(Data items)

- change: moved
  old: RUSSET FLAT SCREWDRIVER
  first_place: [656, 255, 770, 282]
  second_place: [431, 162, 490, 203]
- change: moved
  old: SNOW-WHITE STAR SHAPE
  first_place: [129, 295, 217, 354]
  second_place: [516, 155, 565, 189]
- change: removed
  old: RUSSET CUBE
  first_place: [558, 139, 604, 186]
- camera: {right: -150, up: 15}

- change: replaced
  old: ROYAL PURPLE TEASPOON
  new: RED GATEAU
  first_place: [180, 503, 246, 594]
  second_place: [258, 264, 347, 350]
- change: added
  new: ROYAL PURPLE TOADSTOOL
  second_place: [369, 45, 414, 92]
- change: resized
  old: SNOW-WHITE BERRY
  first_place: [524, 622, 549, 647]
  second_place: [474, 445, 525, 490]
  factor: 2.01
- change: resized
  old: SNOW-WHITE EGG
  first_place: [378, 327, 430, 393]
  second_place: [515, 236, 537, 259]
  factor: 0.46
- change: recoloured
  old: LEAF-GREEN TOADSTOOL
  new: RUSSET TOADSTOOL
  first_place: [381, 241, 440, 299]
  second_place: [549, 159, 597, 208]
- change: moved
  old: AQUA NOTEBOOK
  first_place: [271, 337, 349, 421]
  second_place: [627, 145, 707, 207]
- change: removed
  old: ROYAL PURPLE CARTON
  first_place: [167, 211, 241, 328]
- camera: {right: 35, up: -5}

→ **EXERCISE AIM**
All the data is to be copied over exactly as it stands.

→ **SOLUTION TO THIS TASK**
- change: moved
  old: RUSSET FLAT SCREWDRIVER
  first_place: [656, 255, 770, 282]
  second_place: [431, 162, 490, 203]
- change: moved
  old: SNOW-WHITE STAR SHAPE
  first_place: [129, 295, 217, 354]
  second_place: [516, 155, 565, 189]
- change: removed
  old: RUSSET CUBE
  first_place: [558, 139, 604, 186]
- camera: {right: -150, up: 15}

- change: replaced
  old: ROYAL PURPLE TEASPOON
  new: RED GATEAU
  first_place: [180, 503, 246, 594]
  second_place: [258, 264, 347, 350]
- change: added
  new: ROYAL PURPLE TOADSTOOL
  second_place: [369, 45, 414, 92]
- change: resized
  old: SNOW-WHITE BERRY
  first_place: [524, 622, 549, 647]
  second_place: [474, 445, 525, 490]
  factor: 2.01
- change: resized
  old: SNOW-WHITE EGG
  first_place: [378, 327, 430, 393]
  second_place: [515, 236, 537, 259]
  factor: 0.46
- change: recoloured
  old: LEAF-GREEN TOADSTOOL
  new: RUSSET TOADSTOOL
  first_place: [381, 241, 440, 299]
  second_place: [549, 159, 597, 208]
- change: moved
  old: AQUA NOTEBOOK
  first_place: [271, 337, 349, 421]
  second_place: [627, 145, 707, 207]
- change: removed
  old: ROYAL PURPLE CARTON
  first_place: [167, 211, 241, 328]
- camera: {right: 35, up: -5}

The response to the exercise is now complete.